• [Available data]:

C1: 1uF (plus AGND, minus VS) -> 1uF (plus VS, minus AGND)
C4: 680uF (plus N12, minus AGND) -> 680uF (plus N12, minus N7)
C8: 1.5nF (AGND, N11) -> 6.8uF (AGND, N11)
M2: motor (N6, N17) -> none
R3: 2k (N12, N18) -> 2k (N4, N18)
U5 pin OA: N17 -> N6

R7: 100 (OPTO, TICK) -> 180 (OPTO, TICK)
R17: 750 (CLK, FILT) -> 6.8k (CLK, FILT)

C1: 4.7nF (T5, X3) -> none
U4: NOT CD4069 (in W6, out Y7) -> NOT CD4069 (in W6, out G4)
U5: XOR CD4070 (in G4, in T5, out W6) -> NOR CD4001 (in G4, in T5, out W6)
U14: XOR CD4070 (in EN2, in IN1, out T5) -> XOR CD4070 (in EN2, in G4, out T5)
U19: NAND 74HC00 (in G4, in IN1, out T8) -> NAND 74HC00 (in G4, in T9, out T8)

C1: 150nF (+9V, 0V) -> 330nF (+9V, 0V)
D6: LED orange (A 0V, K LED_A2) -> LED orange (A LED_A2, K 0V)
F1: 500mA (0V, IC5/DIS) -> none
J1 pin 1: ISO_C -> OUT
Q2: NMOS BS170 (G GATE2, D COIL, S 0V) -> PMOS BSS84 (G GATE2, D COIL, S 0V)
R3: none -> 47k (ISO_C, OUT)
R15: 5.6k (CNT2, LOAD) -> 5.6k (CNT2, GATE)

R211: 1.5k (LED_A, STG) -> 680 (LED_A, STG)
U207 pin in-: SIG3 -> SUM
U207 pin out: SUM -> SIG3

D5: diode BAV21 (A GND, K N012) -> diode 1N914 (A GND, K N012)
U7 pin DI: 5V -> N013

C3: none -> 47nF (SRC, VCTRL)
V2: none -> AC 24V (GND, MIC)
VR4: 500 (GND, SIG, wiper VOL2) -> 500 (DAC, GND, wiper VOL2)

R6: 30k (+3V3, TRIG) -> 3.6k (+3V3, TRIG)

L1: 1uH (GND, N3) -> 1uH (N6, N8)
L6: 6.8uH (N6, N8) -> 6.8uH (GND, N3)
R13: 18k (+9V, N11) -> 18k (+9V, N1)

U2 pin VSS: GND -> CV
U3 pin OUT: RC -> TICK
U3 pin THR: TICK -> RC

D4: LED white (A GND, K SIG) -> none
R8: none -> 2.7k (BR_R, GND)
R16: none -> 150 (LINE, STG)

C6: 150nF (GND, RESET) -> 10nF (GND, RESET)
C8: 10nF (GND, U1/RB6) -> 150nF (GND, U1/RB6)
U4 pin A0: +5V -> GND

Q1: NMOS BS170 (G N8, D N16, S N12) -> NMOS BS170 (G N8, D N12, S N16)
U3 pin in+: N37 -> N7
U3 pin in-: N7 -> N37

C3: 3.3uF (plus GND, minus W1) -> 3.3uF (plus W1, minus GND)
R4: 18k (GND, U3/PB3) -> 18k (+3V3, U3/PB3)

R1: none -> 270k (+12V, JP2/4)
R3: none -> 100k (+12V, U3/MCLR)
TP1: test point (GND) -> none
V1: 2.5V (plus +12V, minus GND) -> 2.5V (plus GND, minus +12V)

• [Work instruction]:
The full listing is to be copied verbatim.

• [Response to this exercise]:
C1: 1uF (plus AGND, minus VS) -> 1uF (plus VS, minus AGND)
C4: 680uF (plus N12, minus AGND) -> 680uF (plus N12, minus N7)
C8: 1.5nF (AGND, N11) -> 6.8uF (AGND, N11)
M2: motor (N6, N17) -> none
R3: 2k (N12, N18) -> 2k (N4, N18)
U5 pin OA: N17 -> N6

R7: 100 (OPTO, TICK) -> 180 (OPTO, TICK)
R17: 750 (CLK, FILT) -> 6.8k (CLK, FILT)

C1: 4.7nF (T5, X3) -> none
U4: NOT CD4069 (in W6, out Y7) -> NOT CD4069 (in W6, out G4)
U5: XOR CD4070 (in G4, in T5, out W6) -> NOR CD4001 (in G4, in T5, out W6)
U14: XOR CD4070 (in EN2, in IN1, out T5) -> XOR CD4070 (in EN2, in G4, out T5)
U19: NAND 74HC00 (in G4, in IN1, out T8) -> NAND 74HC00 (in G4, in T9, out T8)

C1: 150nF (+9V, 0V) -> 330nF (+9V, 0V)
D6: LED orange (A 0V, K LED_A2) -> LED orange (A LED_A2, K 0V)
F1: 500mA (0V, IC5/DIS) -> none
J1 pin 1: ISO_C -> OUT
Q2: NMOS BS170 (G GATE2, D COIL, S 0V) -> PMOS BSS84 (G GATE2, D COIL, S 0V)
R3: none -> 47k (ISO_C, OUT)
R15: 5.6k (CNT2, LOAD) -> 5.6k (CNT2, GATE)

R211: 1.5k (LED_A, STG) -> 680 (LED_A, STG)
U207 pin in-: SIG3 -> SUM
U207 pin out: SUM -> SIG3

D5: diode BAV21 (A GND, K N012) -> diode 1N914 (A GND, K N012)
U7 pin DI: 5V -> N013

C3: none -> 47nF (SRC, VCTRL)
V2: none -> AC 24V (GND, MIC)
VR4: 500 (GND, SIG, wiper VOL2) -> 500 (DAC, GND, wiper VOL2)

R6: 30k (+3V3, TRIG) -> 3.6k (+3V3, TRIG)

L1: 1uH (GND, N3) -> 1uH (N6, N8)
L6: 6.8uH (N6, N8) -> 6.8uH (GND, N3)
R13: 18k (+9V, N11) -> 18k (+9V, N1)

U2 pin VSS: GND -> CV
U3 pin OUT: RC -> TICK
U3 pin THR: TICK -> RC

D4: LED white (A GND, K SIG) -> none
R8: none -> 2.7k (BR_R, GND)
R16: none -> 150 (LINE, STG)

C6: 150nF (GND, RESET) -> 10nF (GND, RESET)
C8: 10nF (GND, U1/RB6) -> 150nF (GND, U1/RB6)
U4 pin A0: +5V -> GND

Q1: NMOS BS170 (G N8, D N16, S N12) -> NMOS BS170 (G N8, D N12, S N16)
U3 pin in+: N37 -> N7
U3 pin in-: N7 -> N37

C3: 3.3uF (plus GND, minus W1) -> 3.3uF (plus W1, minus GND)
R4: 18k (GND, U3/PB3) -> 18k (+3V3, U3/PB3)

R1: none -> 270k (+12V, JP2/4)
R3: none -> 100k (+12V, U3/MCLR)
TP1: test point (GND) -> none
V1: 2.5V (plus +12V, minus GND) -> 2.5V (plus GND, minus +12V)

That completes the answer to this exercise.